● Problem description:
Leaving the pictures aside, return all of the data below exactly.

(Records contained in a dataset)

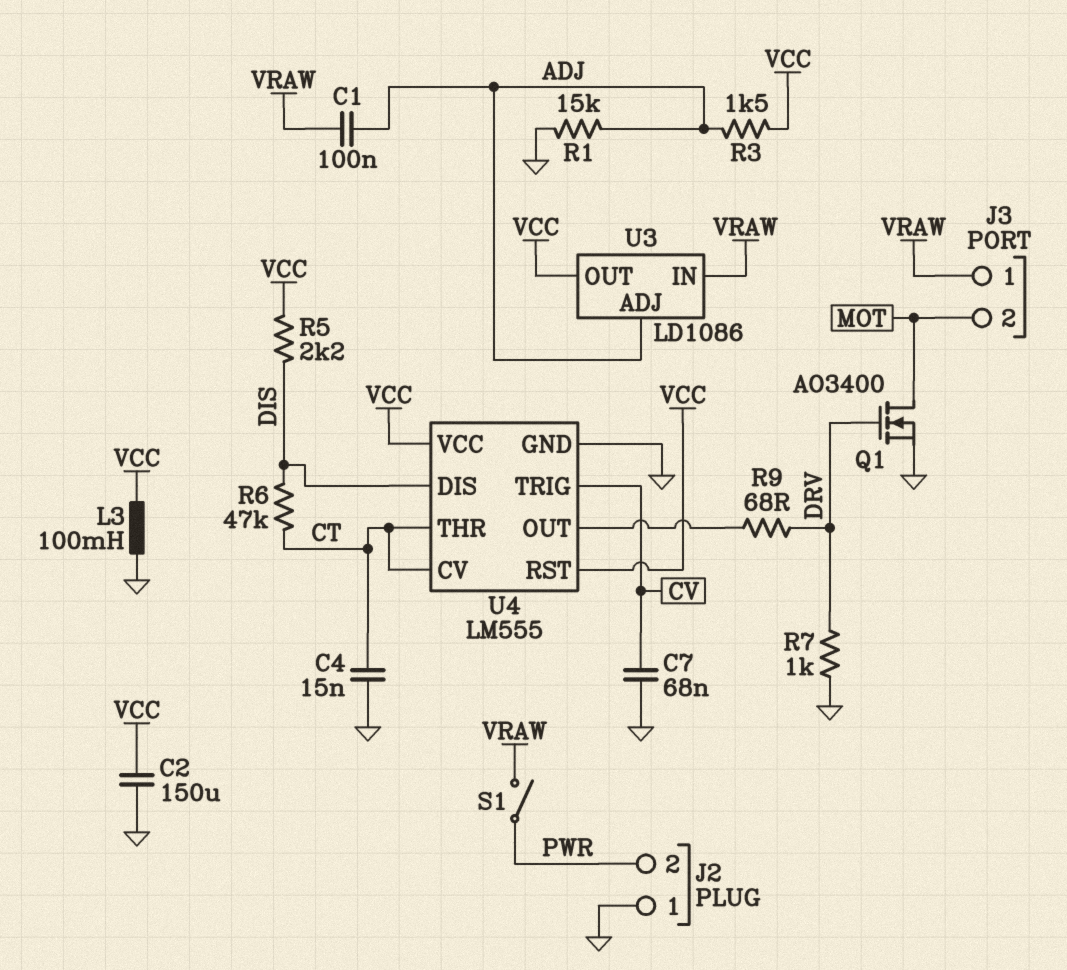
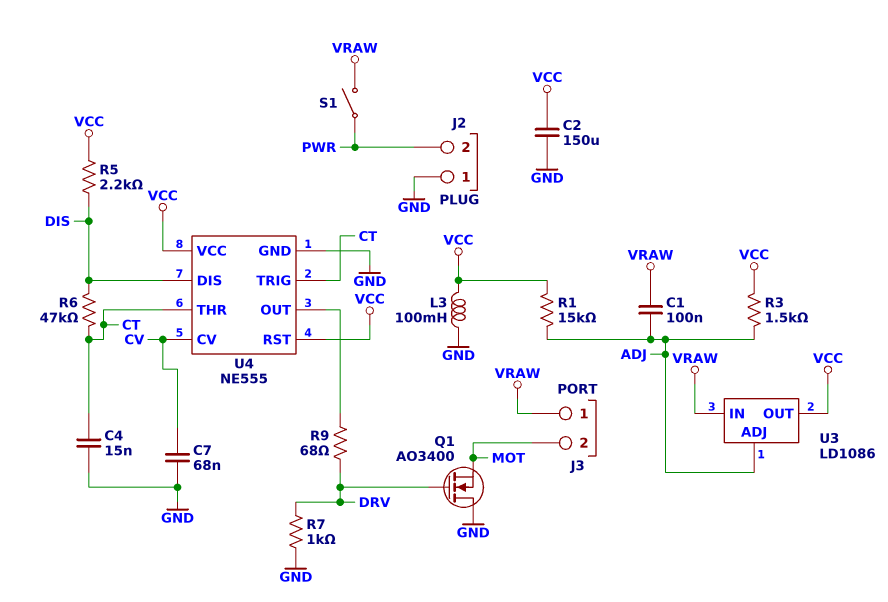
Q1: NMOS AO3400 (G DRV, D MOT, S GND) -> NMOS AO3400 (G DRV, D GND, S MOT)
R1: 15k (ADJ, GND) -> 15k (ADJ, VCC)
U4: LM555 -> NE555
U4 pin CV: CT -> CV
U4 pin TRIG: CV -> CT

● Output for this exercise:
Q1: NMOS AO3400 (G DRV, D MOT, S GND) -> NMOS AO3400 (G DRV, D GND, S MOT)
R1: 15k (ADJ, GND) -> 15k (ADJ, VCC)
U4: LM555 -> NE555
U4 pin CV: CT -> CV
U4 pin TRIG: CV -> CT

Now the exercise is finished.